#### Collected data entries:
BEGIN
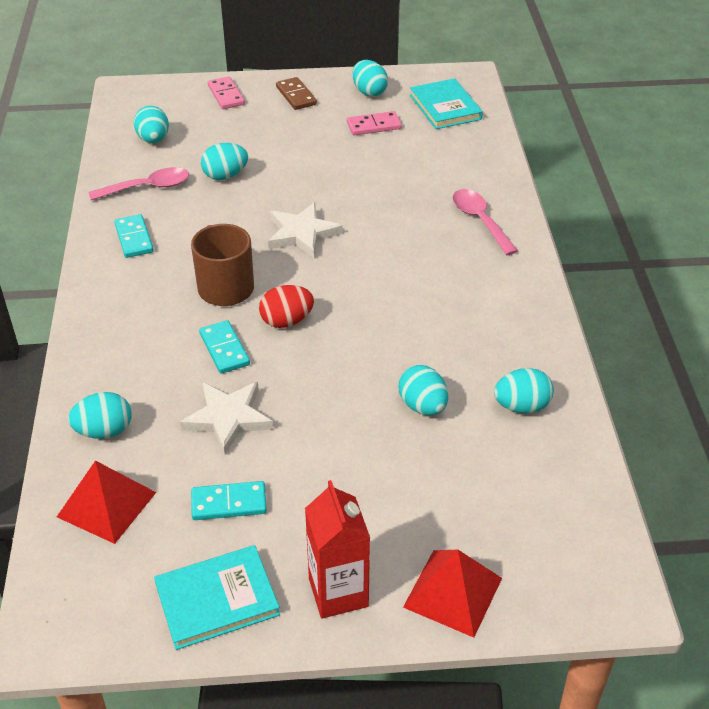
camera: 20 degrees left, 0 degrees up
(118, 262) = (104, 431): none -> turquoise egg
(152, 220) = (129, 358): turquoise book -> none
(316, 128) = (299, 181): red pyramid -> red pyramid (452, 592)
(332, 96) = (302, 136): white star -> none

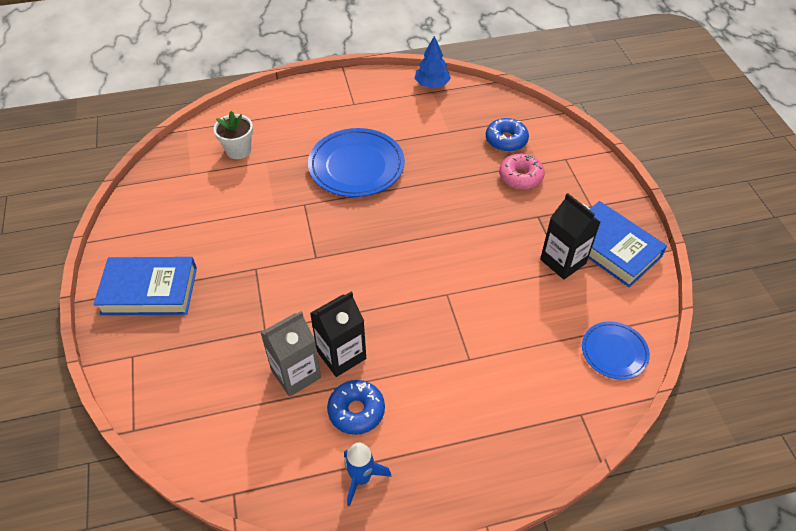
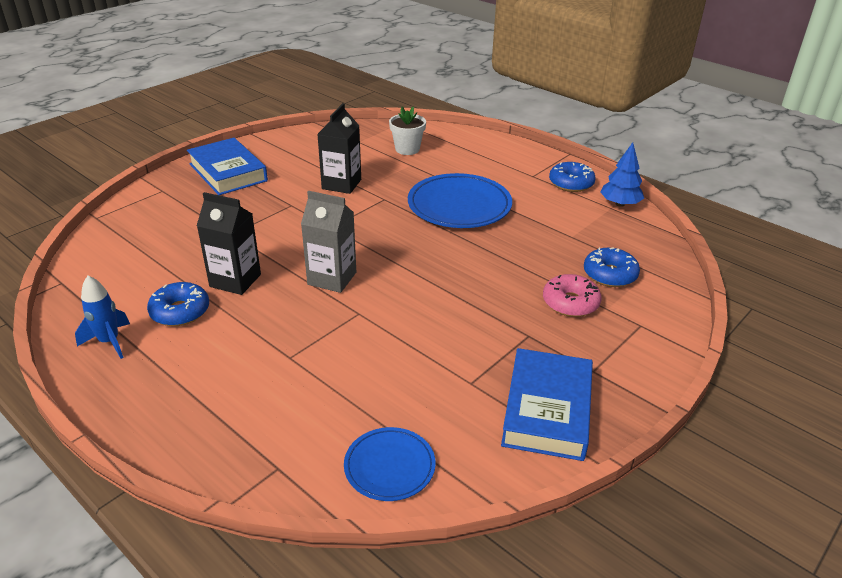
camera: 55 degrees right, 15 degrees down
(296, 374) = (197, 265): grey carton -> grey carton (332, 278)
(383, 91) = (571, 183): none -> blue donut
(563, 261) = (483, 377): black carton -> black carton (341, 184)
END
BEGIN
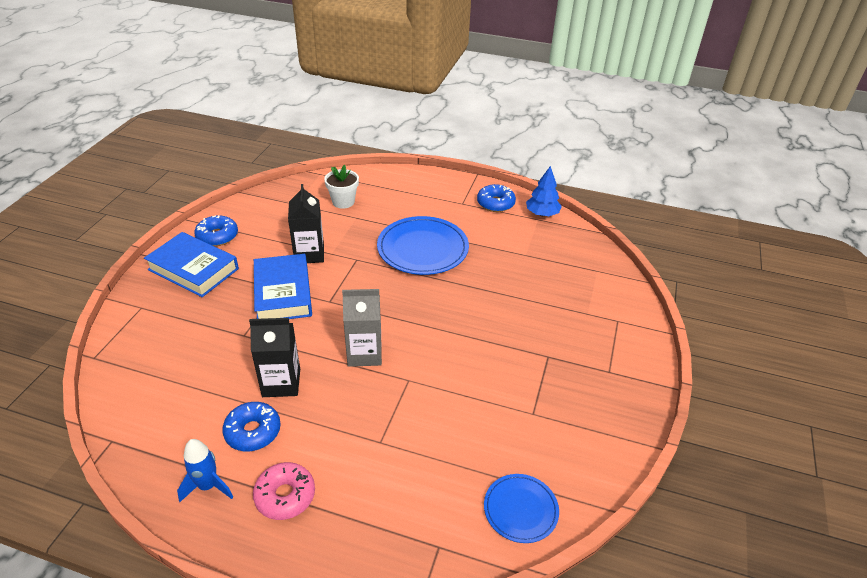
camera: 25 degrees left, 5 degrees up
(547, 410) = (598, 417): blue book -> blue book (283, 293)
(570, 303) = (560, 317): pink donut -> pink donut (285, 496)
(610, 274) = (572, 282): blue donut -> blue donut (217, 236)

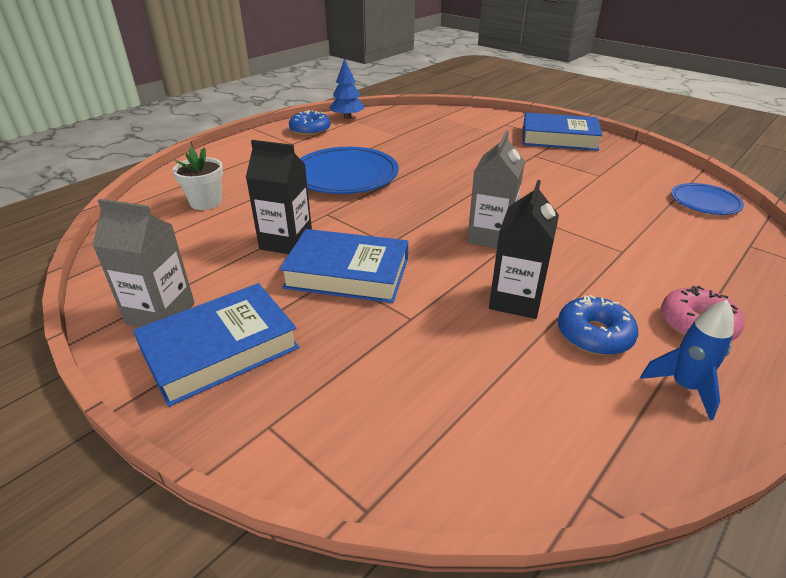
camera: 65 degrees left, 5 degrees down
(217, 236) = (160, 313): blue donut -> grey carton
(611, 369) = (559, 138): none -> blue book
END
#### Problem statement:
From the data above, copy out every line with the string "grey" in it.

#### Result below:
(296, 374) = (197, 265): grey carton -> grey carton (332, 278)
(217, 236) = (160, 313): blue donut -> grey carton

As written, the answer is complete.